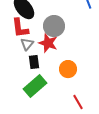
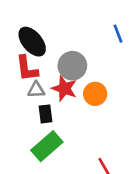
gray triangle: (27, 44) -> (36, 90), turned 48
orange circle: (68, 69) -> (95, 94), moved

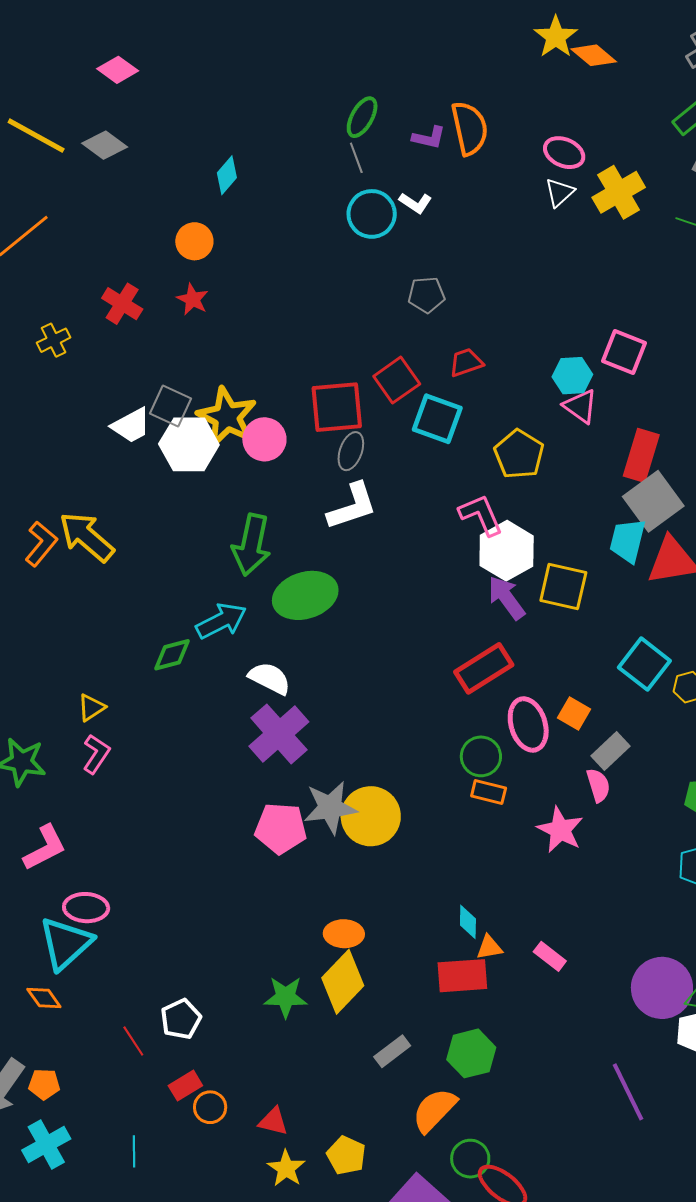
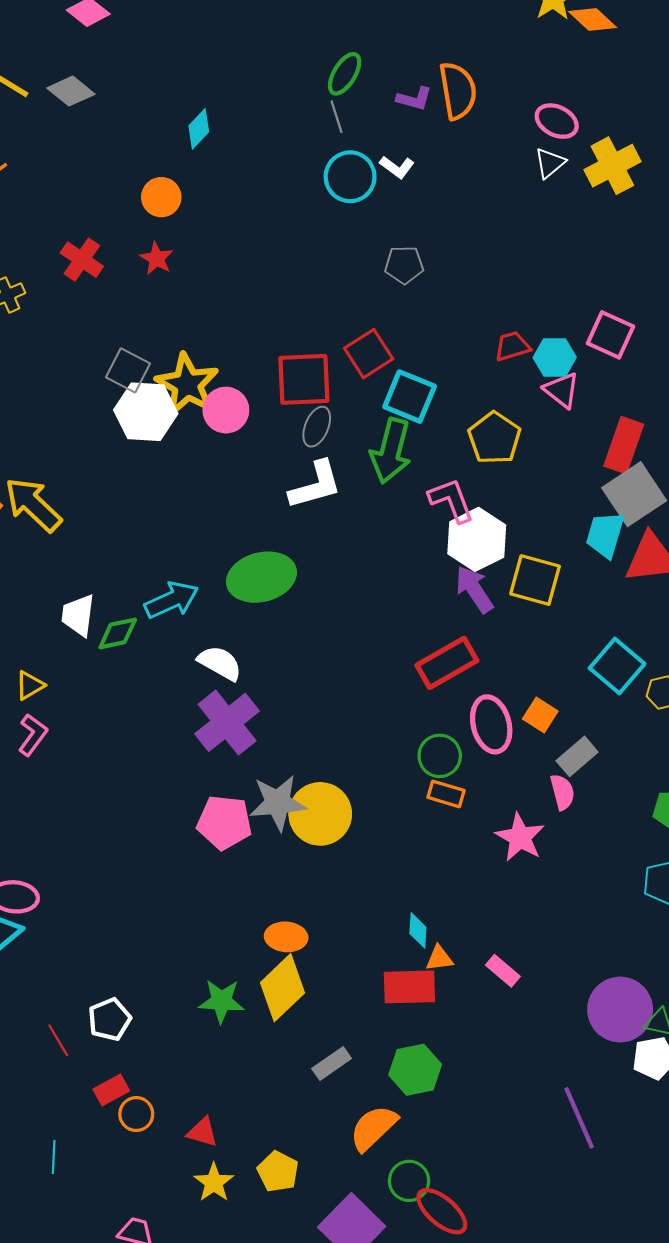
red trapezoid: (466, 363) -> (512, 346), moved
white trapezoid: (131, 425) -> (78, 615), moved, turned 123
green arrow: (251, 545) -> (391, 451), moved

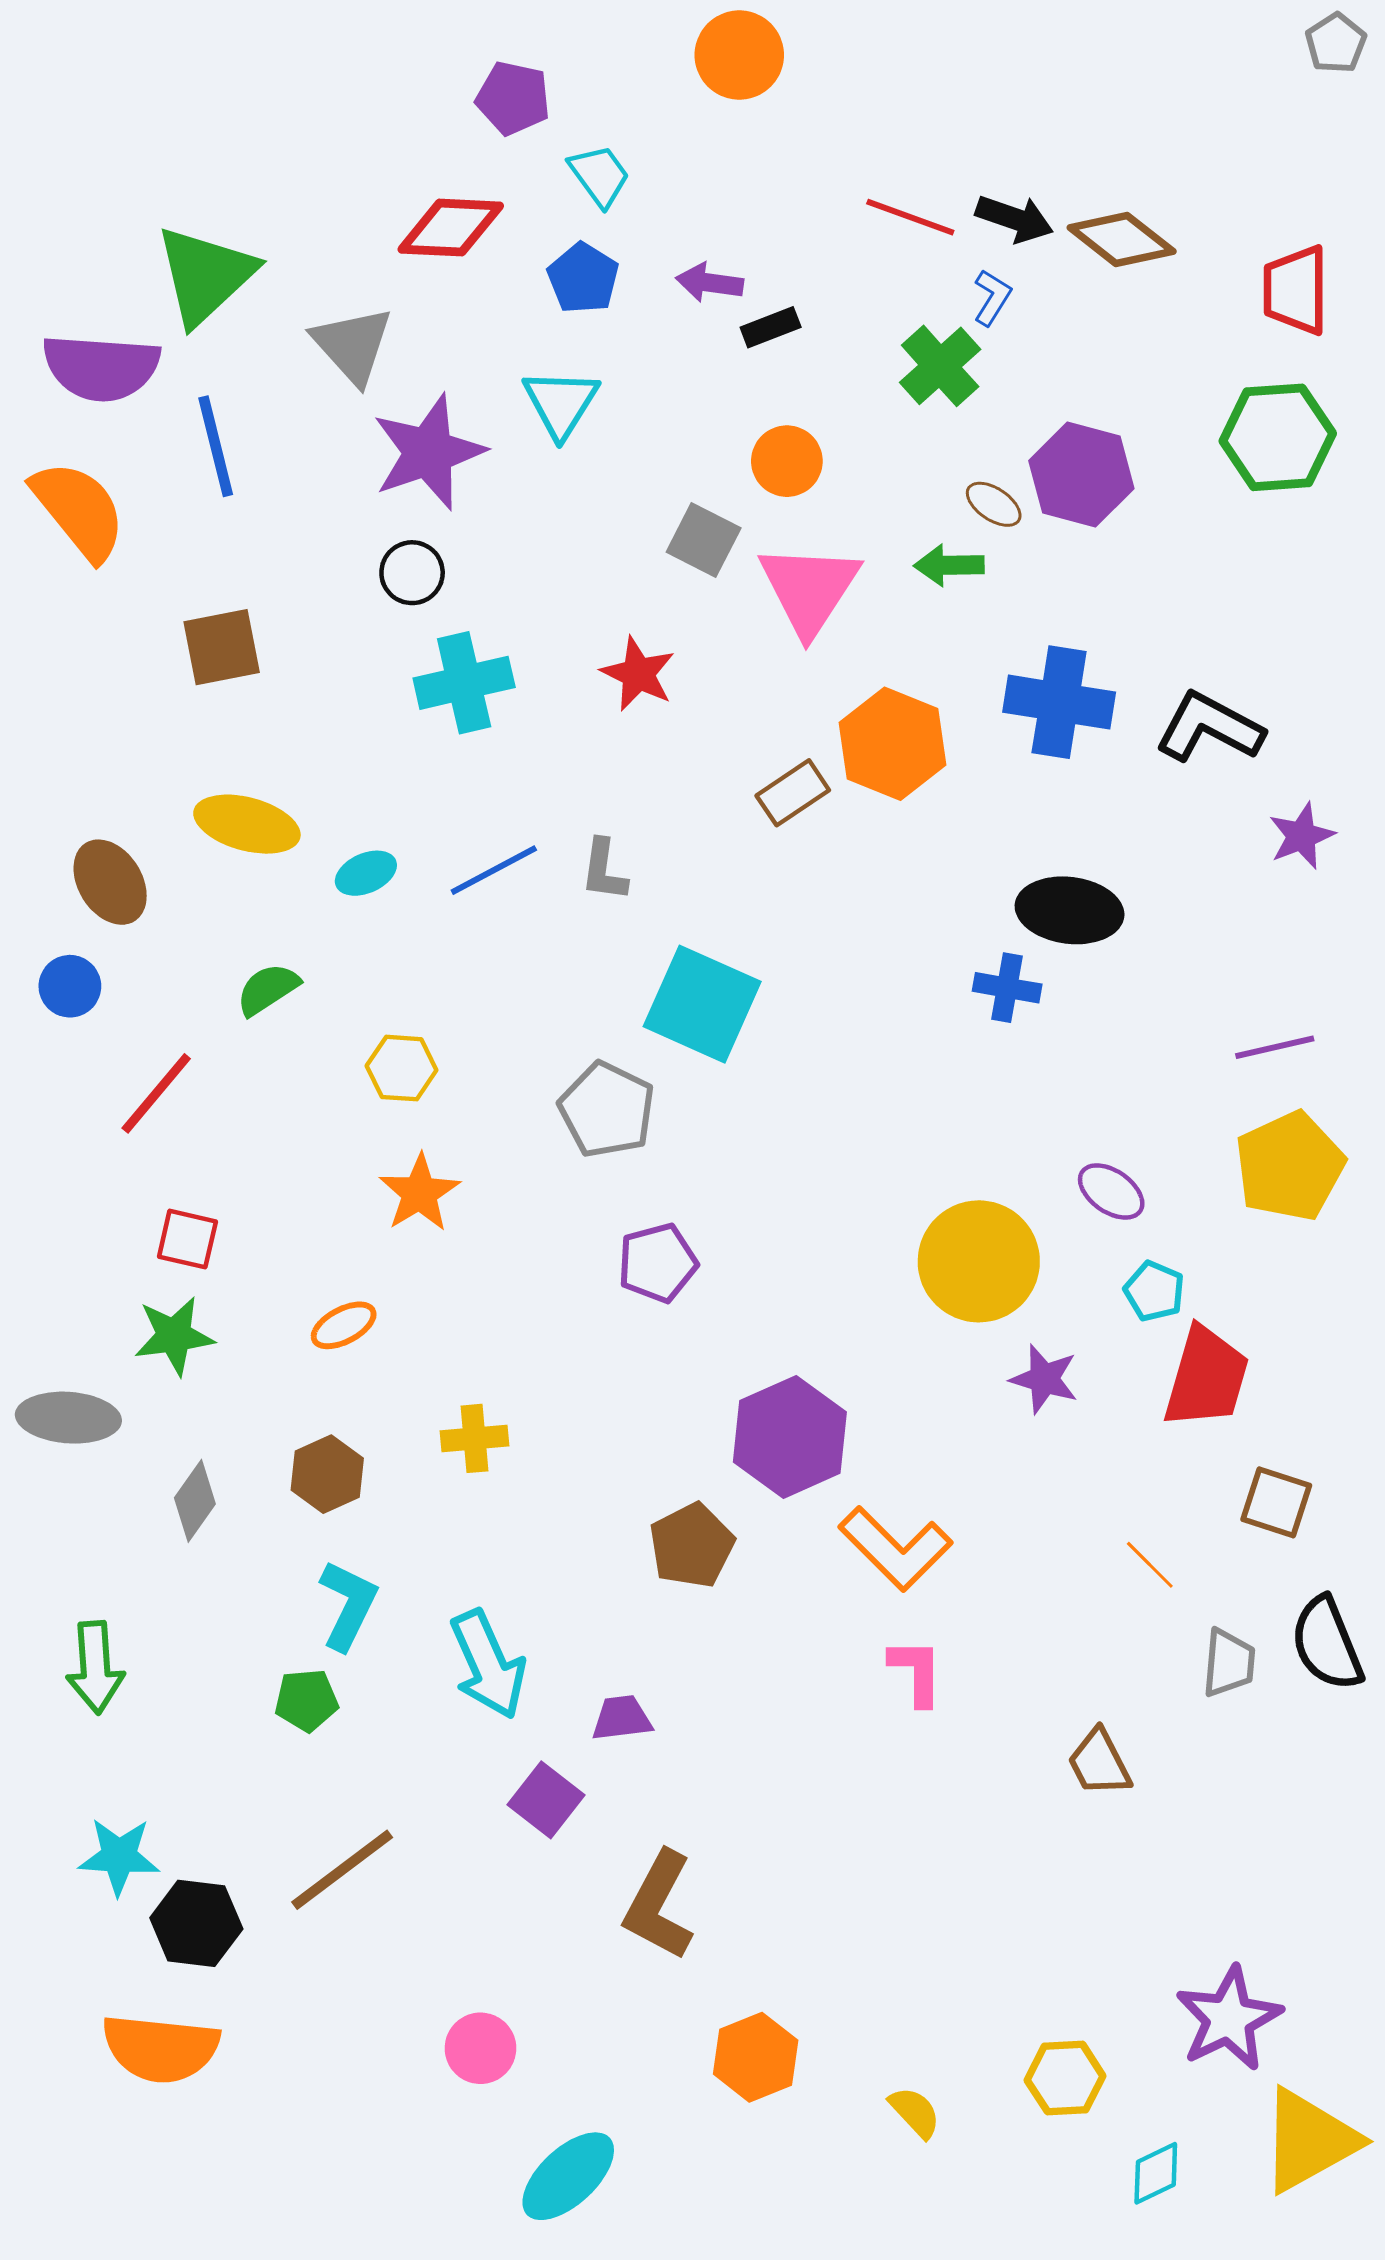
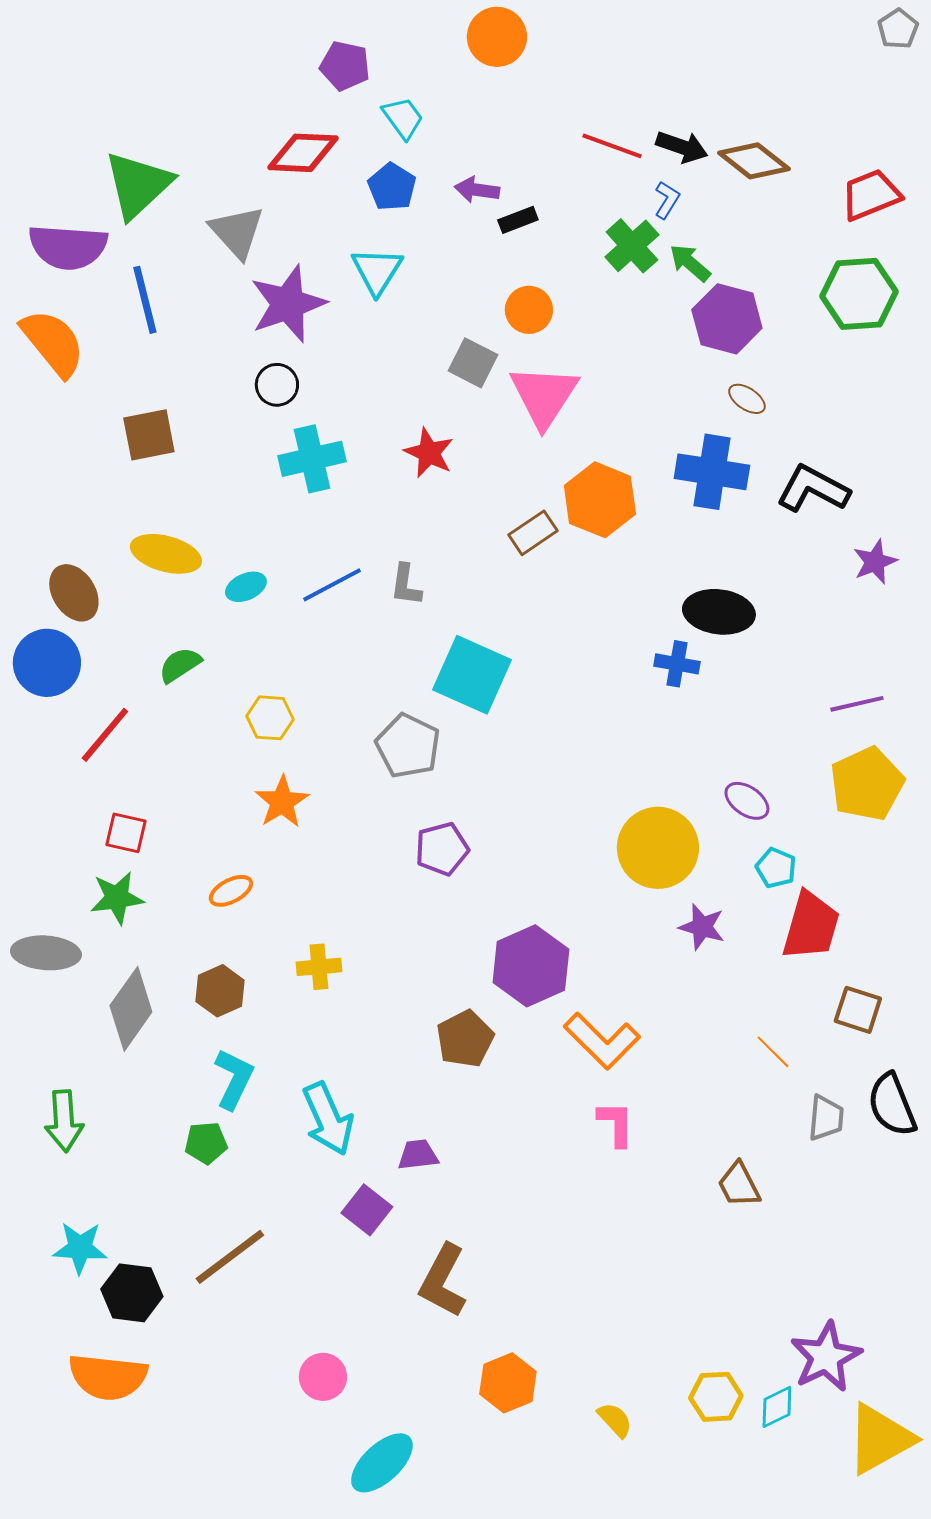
red trapezoid: (1296, 290) -> (871, 195), turned 68
brown ellipse: (994, 504) -> (747, 399), moved
green arrow: (949, 565) -> (690, 263), moved, turned 42
blue circle: (70, 986) -> (47, 663), size x1.6
gray diamond: (195, 1501) -> (131, 1009), size x1.5
cyan diamond: (1156, 2173) -> (777, 1407), moved

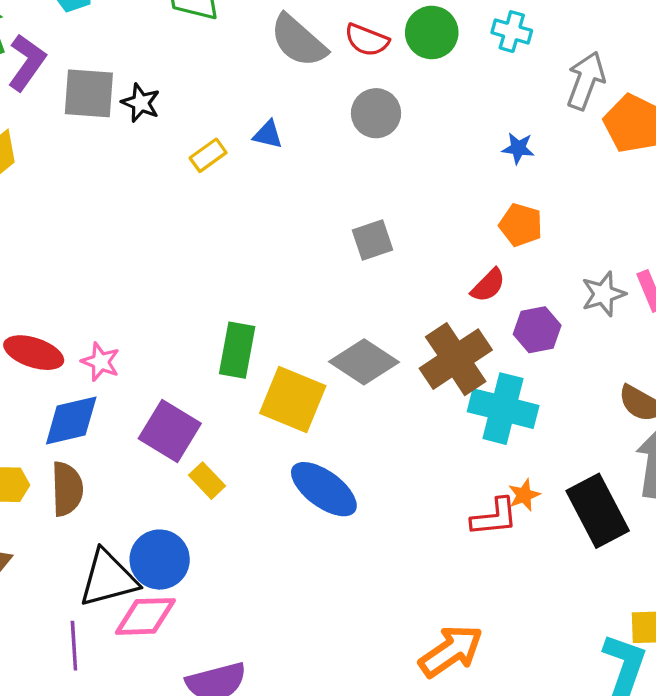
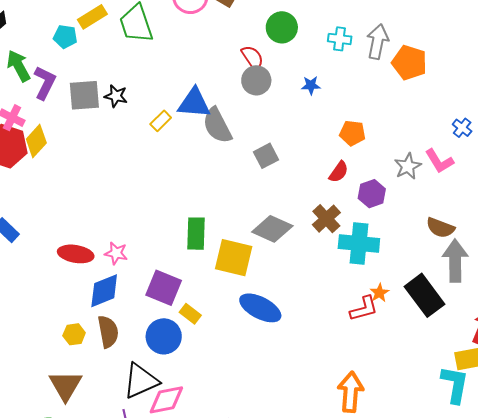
cyan cross: (512, 32) -> (340, 39), moved
red semicircle: (367, 40) -> (252, 58), moved, turned -136
gray semicircle: (298, 41) -> (217, 126), moved, turned 30
blue triangle: (268, 135) -> (194, 103), size x1.8
blue star: (518, 148) -> (311, 85), moved
brown cross: (456, 359) -> (326, 219), size x0.7
blue circle: (160, 560) -> (164, 336), moved
orange arrow: (451, 651) -> (351, 392), turned -42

(Problem statement)
Reproduce the lines above beginning at the line that contains "red trapezoid: (1296, 290)" and ending at the line that contains "cyan cross: (512, 32) -> (340, 39), moved". No pictures.

(Solution to the problem)
red trapezoid: (1296, 290) -> (871, 195), turned 68
brown ellipse: (994, 504) -> (747, 399), moved
green arrow: (949, 565) -> (690, 263), moved, turned 42
blue circle: (70, 986) -> (47, 663), size x1.6
gray diamond: (195, 1501) -> (131, 1009), size x1.5
cyan diamond: (1156, 2173) -> (777, 1407), moved

cyan cross: (512, 32) -> (340, 39), moved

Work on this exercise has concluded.